§ **EXERCISE OBJECTIVE**: Which lines should be repeated? Exactly the one containing "J1 pin 1: BAT -> GND" and every line after it through the end of the entries below.
--- START ---
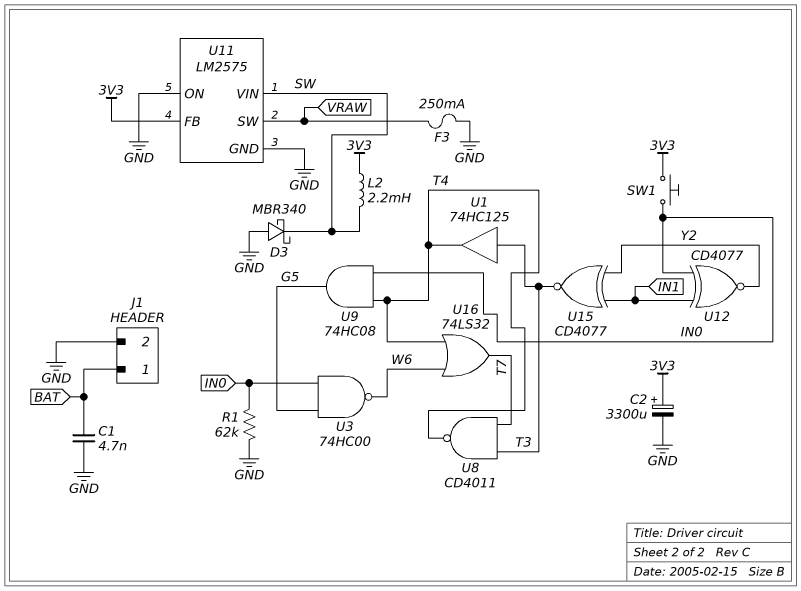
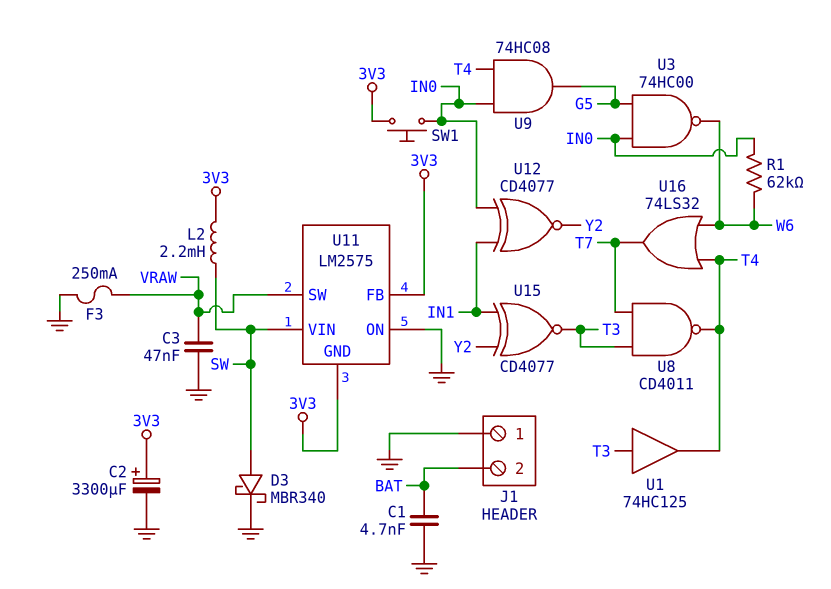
C3: none -> 47nF (GND, VRAW)
D3: schottky MBR340 (A GND, K SW) -> schottky MBR340 (A SW, K GND)
J1 pin 1: BAT -> GND
J1 pin 2: GND -> BAT
R1: 62k (GND, IN0) -> 62k (IN0, W6)
U11 pin GND: GND -> 3V3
--- END ---
§ **TASK RESULT**:
J1 pin 1: BAT -> GND
J1 pin 2: GND -> BAT
R1: 62k (GND, IN0) -> 62k (IN0, W6)
U11 pin GND: GND -> 3V3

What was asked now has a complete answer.